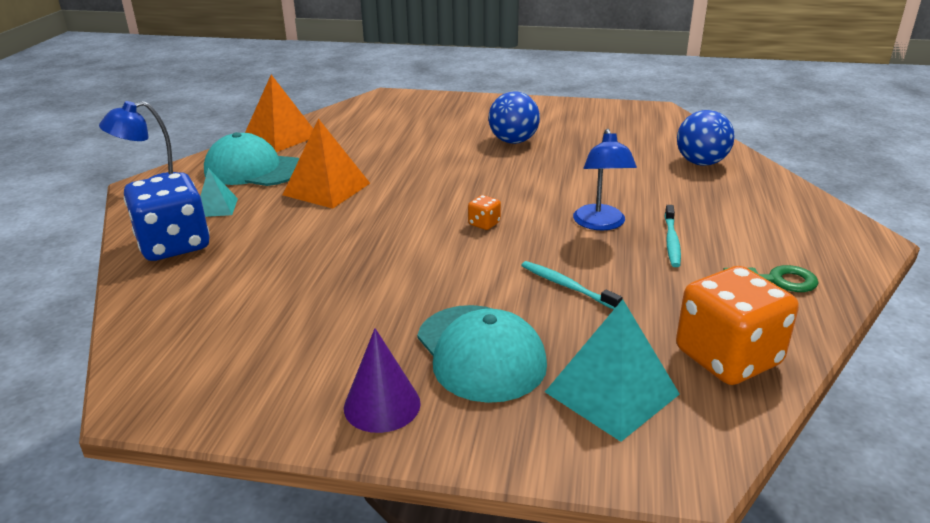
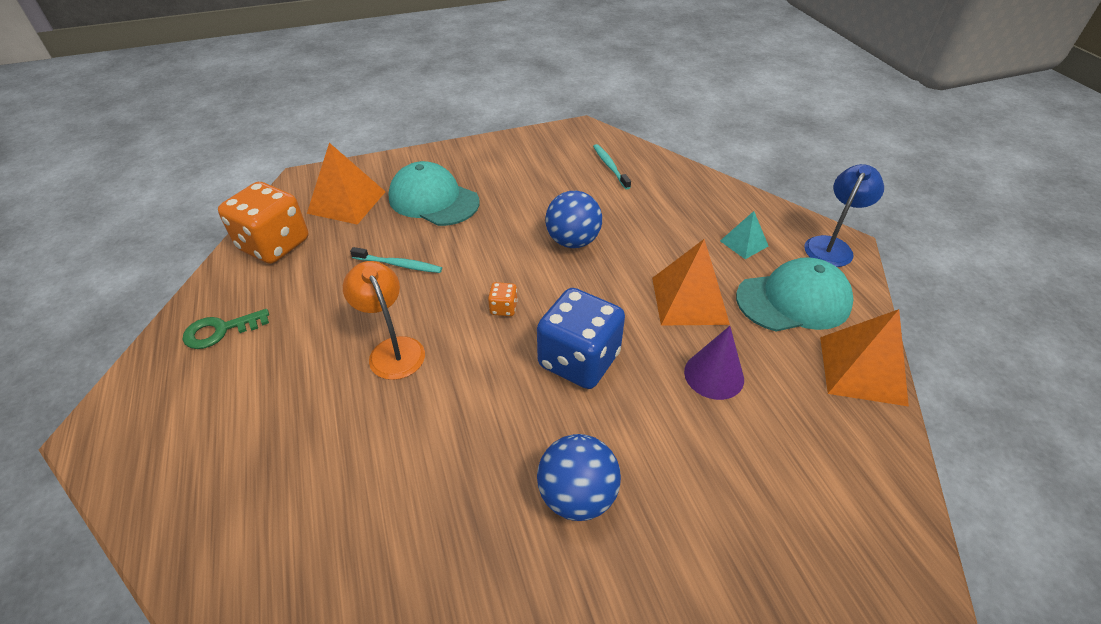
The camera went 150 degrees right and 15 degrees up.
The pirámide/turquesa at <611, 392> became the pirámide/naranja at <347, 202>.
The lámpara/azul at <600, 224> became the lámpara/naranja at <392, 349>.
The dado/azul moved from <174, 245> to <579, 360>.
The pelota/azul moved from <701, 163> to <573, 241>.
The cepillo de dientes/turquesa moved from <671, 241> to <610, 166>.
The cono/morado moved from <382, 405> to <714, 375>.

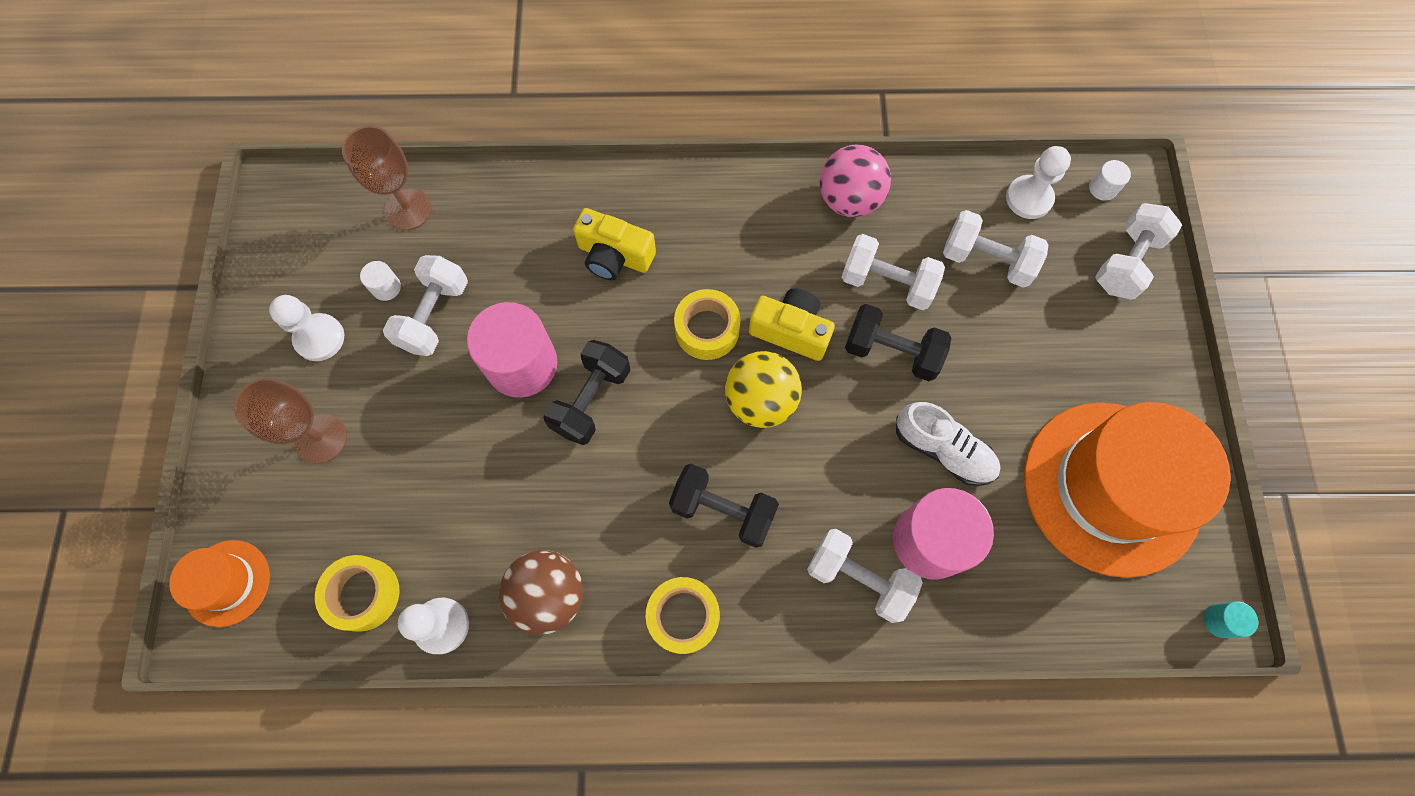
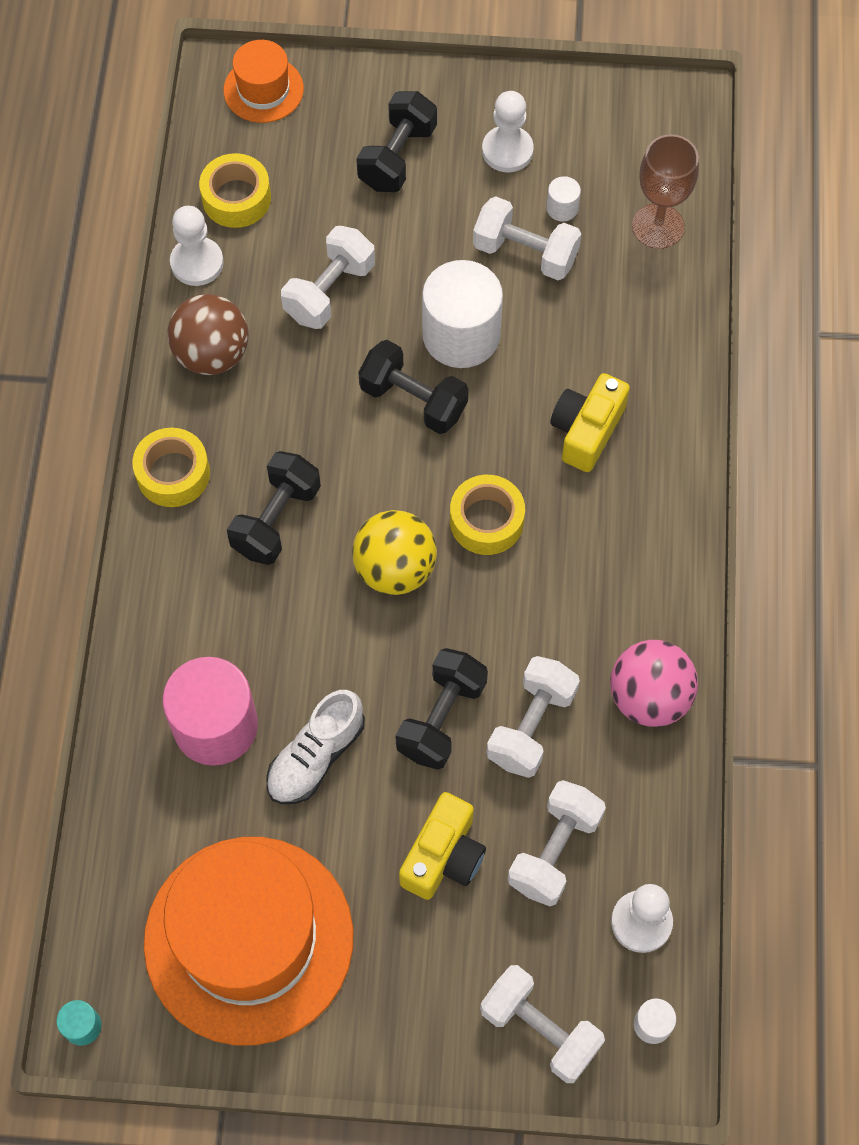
The camera went 95 degrees right and 5 degrees down.
The mancuerna/blanco moved from <858, 578> to <329, 291>.
The copa/marrón at <321, 438> was replaced by the mancuerna/negro at <397, 157>.
The cámara/amarillo moved from <791, 331> to <443, 856>.
The cilindro/rosa at <522, 364> became the cilindro/blanco at <461, 335>.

=-=-=

Try it: Which lines above contain the word "naranja"? Show each of them.

Reply to the task:
The pirámide/turquesa at <611, 392> became the pirámide/naranja at <347, 202>.
The lámpara/azul at <600, 224> became the lámpara/naranja at <392, 349>.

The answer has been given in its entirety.